Data to process:
▬▬▬

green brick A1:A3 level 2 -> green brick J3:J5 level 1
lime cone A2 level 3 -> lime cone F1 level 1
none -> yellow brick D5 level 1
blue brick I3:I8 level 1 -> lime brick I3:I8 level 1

▬▬▬

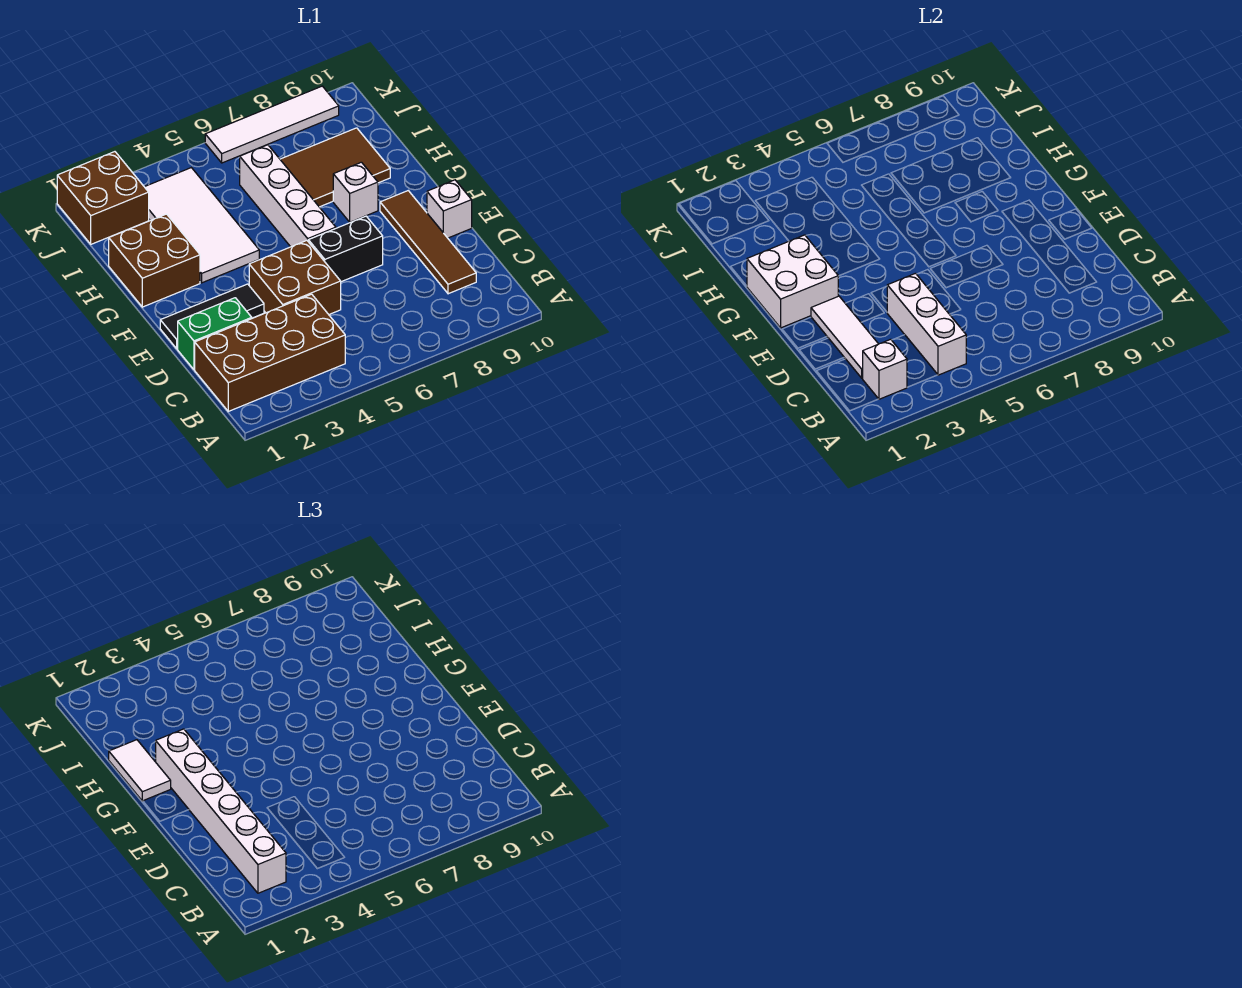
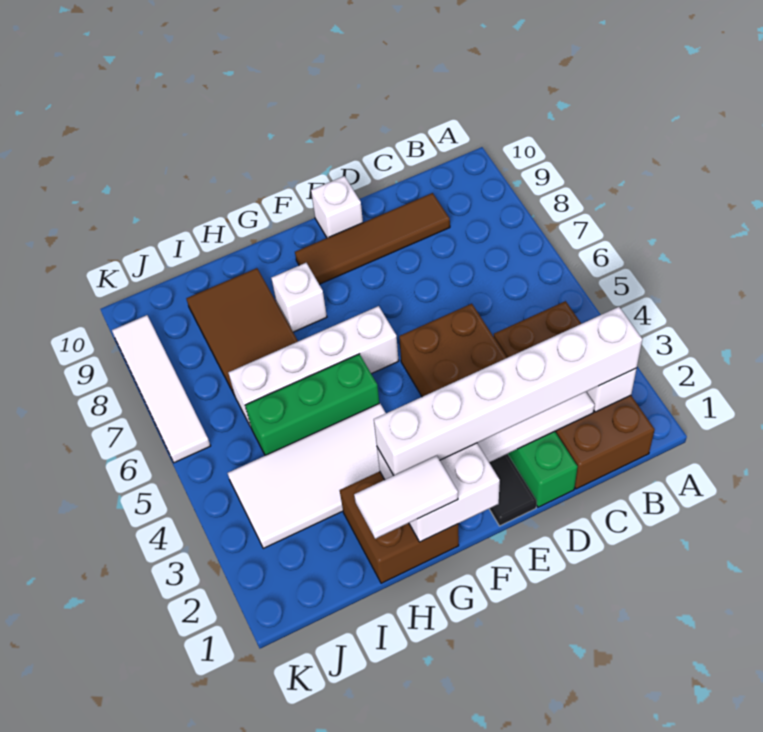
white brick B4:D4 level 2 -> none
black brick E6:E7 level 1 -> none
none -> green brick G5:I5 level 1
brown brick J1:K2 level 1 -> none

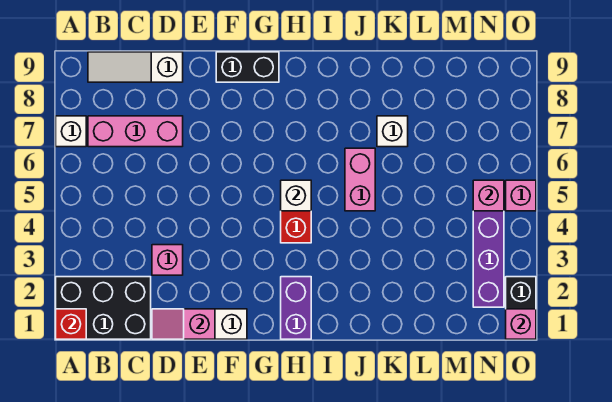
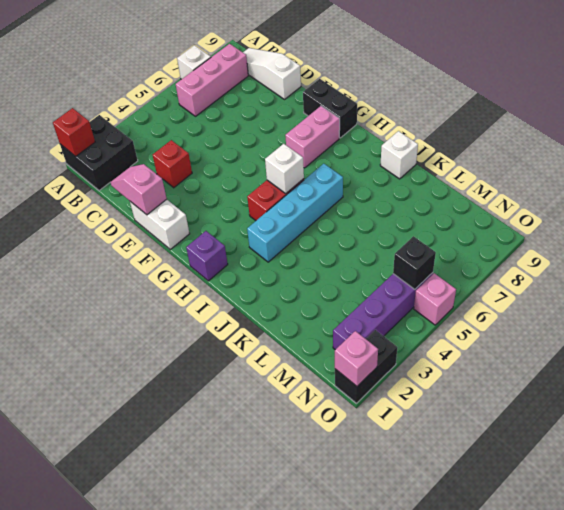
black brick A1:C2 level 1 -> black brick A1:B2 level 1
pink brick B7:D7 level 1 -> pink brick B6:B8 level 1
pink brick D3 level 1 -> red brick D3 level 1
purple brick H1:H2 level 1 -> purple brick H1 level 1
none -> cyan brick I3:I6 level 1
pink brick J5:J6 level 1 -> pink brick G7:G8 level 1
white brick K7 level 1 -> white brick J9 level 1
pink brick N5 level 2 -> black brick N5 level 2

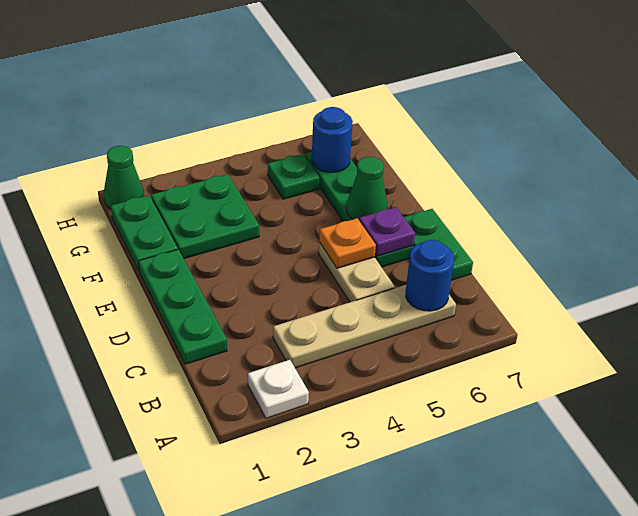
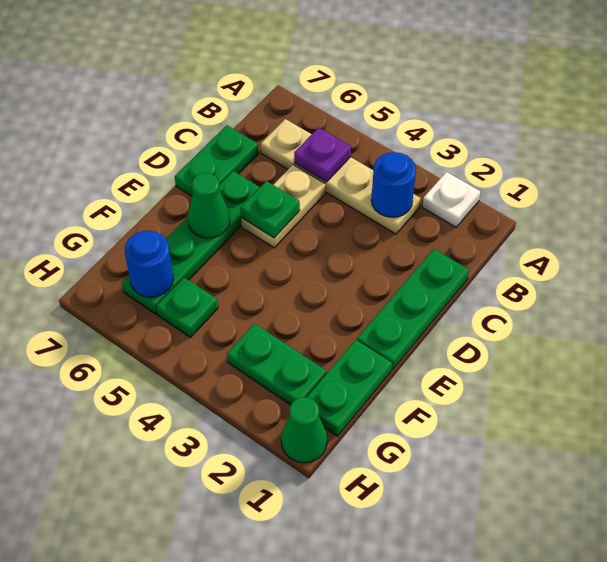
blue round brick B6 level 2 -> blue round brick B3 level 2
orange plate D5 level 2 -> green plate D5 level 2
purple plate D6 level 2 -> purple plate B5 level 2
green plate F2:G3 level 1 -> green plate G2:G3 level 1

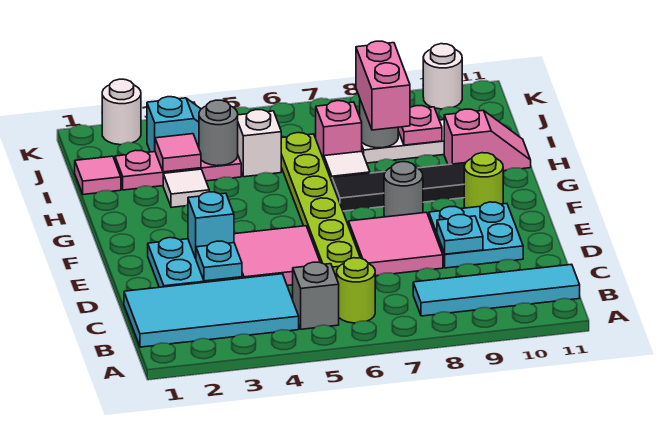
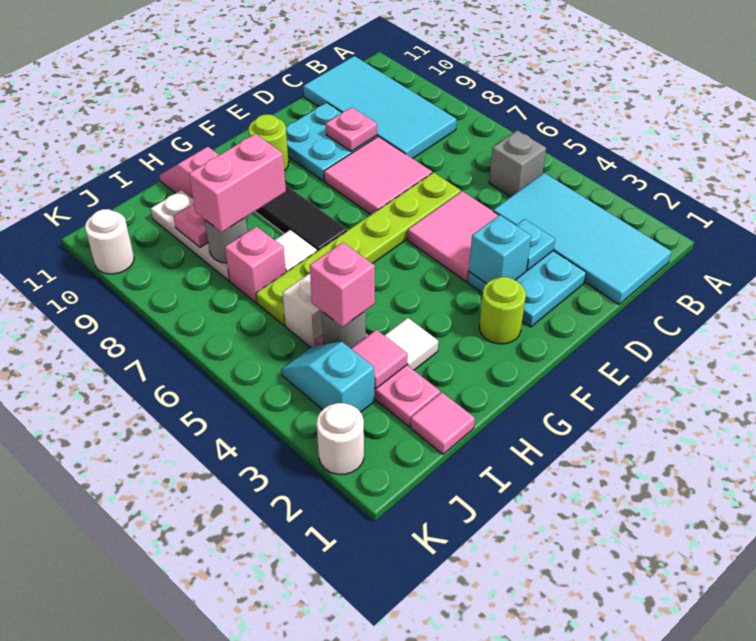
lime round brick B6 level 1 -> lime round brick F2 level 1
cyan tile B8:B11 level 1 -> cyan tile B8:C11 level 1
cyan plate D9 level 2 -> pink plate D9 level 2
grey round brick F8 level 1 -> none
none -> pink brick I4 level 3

▬▬▬

What this task involves:
Once the line with "white brick K7" has been found above, output that line and every later line exactly, stopping after the line with "none -> pink brick I4 level 3", and omit the pictures.

Answer to this task:
white brick K7 level 1 -> white brick J9 level 1
pink brick N5 level 2 -> black brick N5 level 2

blue round brick B6 level 2 -> blue round brick B3 level 2
orange plate D5 level 2 -> green plate D5 level 2
purple plate D6 level 2 -> purple plate B5 level 2
green plate F2:G3 level 1 -> green plate G2:G3 level 1

lime round brick B6 level 1 -> lime round brick F2 level 1
cyan tile B8:B11 level 1 -> cyan tile B8:C11 level 1
cyan plate D9 level 2 -> pink plate D9 level 2
grey round brick F8 level 1 -> none
none -> pink brick I4 level 3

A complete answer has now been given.